§ WORK TO BE COMPLETED
Give back only the lines in the records below from the one with "BT: HC-05 -> HM-10" to the one with "TEMP pin OUT: GP28 -> GP9", both inclusive, word for word.

§ MATERIAL PROVIDED
____________________
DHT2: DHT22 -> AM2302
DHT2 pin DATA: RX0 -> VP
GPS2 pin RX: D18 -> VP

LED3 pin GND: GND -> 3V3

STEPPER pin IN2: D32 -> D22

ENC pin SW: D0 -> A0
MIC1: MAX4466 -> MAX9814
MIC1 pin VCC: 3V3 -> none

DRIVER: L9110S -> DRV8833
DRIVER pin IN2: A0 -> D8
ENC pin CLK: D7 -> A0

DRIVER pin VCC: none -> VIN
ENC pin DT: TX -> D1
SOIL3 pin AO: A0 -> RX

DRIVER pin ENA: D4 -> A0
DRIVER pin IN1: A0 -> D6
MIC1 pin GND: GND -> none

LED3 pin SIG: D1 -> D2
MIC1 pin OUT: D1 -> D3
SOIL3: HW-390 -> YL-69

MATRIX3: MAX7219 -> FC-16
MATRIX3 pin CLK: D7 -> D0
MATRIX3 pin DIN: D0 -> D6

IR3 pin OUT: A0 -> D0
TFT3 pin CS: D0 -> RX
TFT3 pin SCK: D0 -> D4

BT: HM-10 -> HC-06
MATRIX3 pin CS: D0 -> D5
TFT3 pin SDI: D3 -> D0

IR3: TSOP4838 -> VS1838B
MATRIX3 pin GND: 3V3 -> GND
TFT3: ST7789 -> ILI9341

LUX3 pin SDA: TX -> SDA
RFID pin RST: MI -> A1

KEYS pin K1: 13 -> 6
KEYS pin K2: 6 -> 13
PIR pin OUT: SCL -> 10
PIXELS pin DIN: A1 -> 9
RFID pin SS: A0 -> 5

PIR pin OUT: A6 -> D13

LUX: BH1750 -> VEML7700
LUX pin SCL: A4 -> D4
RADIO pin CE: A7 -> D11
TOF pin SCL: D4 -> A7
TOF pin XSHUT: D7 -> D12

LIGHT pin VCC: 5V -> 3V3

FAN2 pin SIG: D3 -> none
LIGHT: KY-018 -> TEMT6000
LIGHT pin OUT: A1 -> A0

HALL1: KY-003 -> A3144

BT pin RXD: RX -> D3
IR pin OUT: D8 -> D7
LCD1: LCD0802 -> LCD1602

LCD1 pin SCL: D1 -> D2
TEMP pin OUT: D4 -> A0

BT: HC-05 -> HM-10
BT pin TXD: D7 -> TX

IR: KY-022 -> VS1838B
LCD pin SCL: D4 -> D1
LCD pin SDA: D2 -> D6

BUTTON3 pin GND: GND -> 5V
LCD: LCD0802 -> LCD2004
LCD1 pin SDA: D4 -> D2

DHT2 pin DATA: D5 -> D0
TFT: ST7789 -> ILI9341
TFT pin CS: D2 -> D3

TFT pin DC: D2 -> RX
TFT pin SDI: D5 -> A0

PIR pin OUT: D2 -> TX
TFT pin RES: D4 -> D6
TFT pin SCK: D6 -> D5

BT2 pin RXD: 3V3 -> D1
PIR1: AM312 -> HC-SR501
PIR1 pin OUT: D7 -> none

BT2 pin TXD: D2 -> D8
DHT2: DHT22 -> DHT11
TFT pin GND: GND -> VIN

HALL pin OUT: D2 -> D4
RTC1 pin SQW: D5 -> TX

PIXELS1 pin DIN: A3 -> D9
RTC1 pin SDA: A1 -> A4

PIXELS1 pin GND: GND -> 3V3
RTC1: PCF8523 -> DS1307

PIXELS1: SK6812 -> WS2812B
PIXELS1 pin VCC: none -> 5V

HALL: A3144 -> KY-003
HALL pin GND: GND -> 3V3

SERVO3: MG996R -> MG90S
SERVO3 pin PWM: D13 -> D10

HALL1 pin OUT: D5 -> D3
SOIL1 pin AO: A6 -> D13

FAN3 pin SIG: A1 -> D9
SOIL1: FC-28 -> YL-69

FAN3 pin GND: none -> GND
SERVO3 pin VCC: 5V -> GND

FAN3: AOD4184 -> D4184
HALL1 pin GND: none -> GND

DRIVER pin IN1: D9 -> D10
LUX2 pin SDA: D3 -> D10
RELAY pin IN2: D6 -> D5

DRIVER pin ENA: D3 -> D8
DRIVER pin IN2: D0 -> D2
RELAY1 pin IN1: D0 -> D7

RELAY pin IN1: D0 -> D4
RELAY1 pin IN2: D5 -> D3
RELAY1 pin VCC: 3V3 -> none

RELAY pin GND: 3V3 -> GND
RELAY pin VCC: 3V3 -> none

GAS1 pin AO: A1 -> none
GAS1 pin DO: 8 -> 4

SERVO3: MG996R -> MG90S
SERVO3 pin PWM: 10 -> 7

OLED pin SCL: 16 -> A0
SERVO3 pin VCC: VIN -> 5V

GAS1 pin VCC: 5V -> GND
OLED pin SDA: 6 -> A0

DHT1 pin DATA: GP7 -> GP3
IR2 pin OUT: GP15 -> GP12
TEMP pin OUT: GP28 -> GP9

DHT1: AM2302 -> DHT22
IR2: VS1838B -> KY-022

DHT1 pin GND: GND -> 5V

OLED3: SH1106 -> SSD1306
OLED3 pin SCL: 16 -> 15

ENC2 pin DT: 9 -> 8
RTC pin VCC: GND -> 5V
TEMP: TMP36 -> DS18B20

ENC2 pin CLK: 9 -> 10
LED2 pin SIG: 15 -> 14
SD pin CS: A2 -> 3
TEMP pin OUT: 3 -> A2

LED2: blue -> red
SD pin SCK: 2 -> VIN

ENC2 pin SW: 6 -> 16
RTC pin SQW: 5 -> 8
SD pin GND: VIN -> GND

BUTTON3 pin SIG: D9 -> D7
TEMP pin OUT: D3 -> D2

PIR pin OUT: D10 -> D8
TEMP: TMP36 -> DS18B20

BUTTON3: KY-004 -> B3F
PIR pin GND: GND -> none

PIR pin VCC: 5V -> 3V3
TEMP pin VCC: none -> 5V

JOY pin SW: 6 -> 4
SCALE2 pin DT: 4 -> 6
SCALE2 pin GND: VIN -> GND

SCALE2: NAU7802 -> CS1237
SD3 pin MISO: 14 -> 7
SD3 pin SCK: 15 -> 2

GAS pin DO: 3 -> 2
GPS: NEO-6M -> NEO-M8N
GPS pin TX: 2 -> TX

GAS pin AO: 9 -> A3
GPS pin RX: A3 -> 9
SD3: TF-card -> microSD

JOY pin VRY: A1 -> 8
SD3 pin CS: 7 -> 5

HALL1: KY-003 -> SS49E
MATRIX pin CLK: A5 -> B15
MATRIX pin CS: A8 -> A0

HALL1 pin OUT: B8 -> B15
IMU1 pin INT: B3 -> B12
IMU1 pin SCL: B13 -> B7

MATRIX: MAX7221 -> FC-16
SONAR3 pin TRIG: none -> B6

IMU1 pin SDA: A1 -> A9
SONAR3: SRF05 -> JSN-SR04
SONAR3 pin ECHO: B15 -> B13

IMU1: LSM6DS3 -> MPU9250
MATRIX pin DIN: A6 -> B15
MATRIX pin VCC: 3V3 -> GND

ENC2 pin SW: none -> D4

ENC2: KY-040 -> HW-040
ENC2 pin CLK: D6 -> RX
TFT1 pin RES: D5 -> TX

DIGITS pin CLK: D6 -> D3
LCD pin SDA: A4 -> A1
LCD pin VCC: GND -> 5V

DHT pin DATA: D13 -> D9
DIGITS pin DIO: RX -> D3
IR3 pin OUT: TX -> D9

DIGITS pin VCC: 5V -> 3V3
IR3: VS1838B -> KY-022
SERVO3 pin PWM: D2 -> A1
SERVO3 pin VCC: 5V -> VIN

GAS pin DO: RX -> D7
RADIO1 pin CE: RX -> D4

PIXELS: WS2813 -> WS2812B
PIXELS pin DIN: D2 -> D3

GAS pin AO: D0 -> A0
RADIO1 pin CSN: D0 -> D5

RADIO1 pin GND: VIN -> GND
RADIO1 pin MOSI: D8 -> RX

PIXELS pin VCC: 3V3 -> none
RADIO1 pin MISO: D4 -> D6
____________________
§ EXPECTED ANSWER
BT: HC-05 -> HM-10
BT pin TXD: D7 -> TX

IR: KY-022 -> VS1838B
LCD pin SCL: D4 -> D1
LCD pin SDA: D2 -> D6

BUTTON3 pin GND: GND -> 5V
LCD: LCD0802 -> LCD2004
LCD1 pin SDA: D4 -> D2

DHT2 pin DATA: D5 -> D0
TFT: ST7789 -> ILI9341
TFT pin CS: D2 -> D3

TFT pin DC: D2 -> RX
TFT pin SDI: D5 -> A0

PIR pin OUT: D2 -> TX
TFT pin RES: D4 -> D6
TFT pin SCK: D6 -> D5

BT2 pin RXD: 3V3 -> D1
PIR1: AM312 -> HC-SR501
PIR1 pin OUT: D7 -> none

BT2 pin TXD: D2 -> D8
DHT2: DHT22 -> DHT11
TFT pin GND: GND -> VIN

HALL pin OUT: D2 -> D4
RTC1 pin SQW: D5 -> TX

PIXELS1 pin DIN: A3 -> D9
RTC1 pin SDA: A1 -> A4

PIXELS1 pin GND: GND -> 3V3
RTC1: PCF8523 -> DS1307

PIXELS1: SK6812 -> WS2812B
PIXELS1 pin VCC: none -> 5V

HALL: A3144 -> KY-003
HALL pin GND: GND -> 3V3

SERVO3: MG996R -> MG90S
SERVO3 pin PWM: D13 -> D10

HALL1 pin OUT: D5 -> D3
SOIL1 pin AO: A6 -> D13

FAN3 pin SIG: A1 -> D9
SOIL1: FC-28 -> YL-69

FAN3 pin GND: none -> GND
SERVO3 pin VCC: 5V -> GND

FAN3: AOD4184 -> D4184
HALL1 pin GND: none -> GND

DRIVER pin IN1: D9 -> D10
LUX2 pin SDA: D3 -> D10
RELAY pin IN2: D6 -> D5

DRIVER pin ENA: D3 -> D8
DRIVER pin IN2: D0 -> D2
RELAY1 pin IN1: D0 -> D7

RELAY pin IN1: D0 -> D4
RELAY1 pin IN2: D5 -> D3
RELAY1 pin VCC: 3V3 -> none

RELAY pin GND: 3V3 -> GND
RELAY pin VCC: 3V3 -> none

GAS1 pin AO: A1 -> none
GAS1 pin DO: 8 -> 4

SERVO3: MG996R -> MG90S
SERVO3 pin PWM: 10 -> 7

OLED pin SCL: 16 -> A0
SERVO3 pin VCC: VIN -> 5V

GAS1 pin VCC: 5V -> GND
OLED pin SDA: 6 -> A0

DHT1 pin DATA: GP7 -> GP3
IR2 pin OUT: GP15 -> GP12
TEMP pin OUT: GP28 -> GP9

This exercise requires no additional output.